Given records:
***
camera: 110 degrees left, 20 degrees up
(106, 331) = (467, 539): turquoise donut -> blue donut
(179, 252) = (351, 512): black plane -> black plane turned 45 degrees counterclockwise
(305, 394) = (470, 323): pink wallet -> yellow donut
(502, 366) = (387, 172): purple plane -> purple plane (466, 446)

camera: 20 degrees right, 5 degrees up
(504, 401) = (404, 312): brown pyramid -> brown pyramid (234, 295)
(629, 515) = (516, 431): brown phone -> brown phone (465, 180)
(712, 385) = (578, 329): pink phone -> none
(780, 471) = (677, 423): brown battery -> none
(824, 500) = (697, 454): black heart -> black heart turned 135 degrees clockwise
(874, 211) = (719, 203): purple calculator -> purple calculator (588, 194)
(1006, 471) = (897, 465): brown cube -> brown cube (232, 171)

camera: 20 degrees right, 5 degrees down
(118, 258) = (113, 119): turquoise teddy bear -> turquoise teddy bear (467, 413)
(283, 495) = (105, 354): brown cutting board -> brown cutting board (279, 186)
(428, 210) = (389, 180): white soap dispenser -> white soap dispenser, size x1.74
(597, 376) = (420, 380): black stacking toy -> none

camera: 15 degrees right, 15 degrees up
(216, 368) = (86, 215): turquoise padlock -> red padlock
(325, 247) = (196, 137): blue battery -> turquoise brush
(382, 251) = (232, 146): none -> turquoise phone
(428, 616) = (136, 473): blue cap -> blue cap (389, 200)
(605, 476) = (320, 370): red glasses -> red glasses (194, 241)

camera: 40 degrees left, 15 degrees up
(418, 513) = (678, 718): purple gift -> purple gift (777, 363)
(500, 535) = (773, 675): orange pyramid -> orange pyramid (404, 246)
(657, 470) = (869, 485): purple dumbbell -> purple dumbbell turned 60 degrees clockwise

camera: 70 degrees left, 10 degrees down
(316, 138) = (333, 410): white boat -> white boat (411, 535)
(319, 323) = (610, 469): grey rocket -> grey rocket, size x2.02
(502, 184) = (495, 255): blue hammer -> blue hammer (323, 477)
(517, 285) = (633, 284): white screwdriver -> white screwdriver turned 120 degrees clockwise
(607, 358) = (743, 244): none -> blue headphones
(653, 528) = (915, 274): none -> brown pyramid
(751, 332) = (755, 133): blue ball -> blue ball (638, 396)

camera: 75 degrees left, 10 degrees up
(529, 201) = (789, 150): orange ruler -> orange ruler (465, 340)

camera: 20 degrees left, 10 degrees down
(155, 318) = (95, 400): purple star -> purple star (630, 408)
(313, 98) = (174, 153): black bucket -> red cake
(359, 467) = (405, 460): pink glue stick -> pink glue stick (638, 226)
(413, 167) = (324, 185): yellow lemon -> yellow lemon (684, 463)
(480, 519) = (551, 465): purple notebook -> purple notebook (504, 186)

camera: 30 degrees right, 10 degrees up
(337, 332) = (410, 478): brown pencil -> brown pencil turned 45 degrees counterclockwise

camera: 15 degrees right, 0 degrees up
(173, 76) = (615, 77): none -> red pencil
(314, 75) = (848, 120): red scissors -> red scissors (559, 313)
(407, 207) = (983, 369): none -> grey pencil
***
What this task involves: What is needed is the number of lines in the data that contain "yellow", given with nothing else.

Result of this task: 2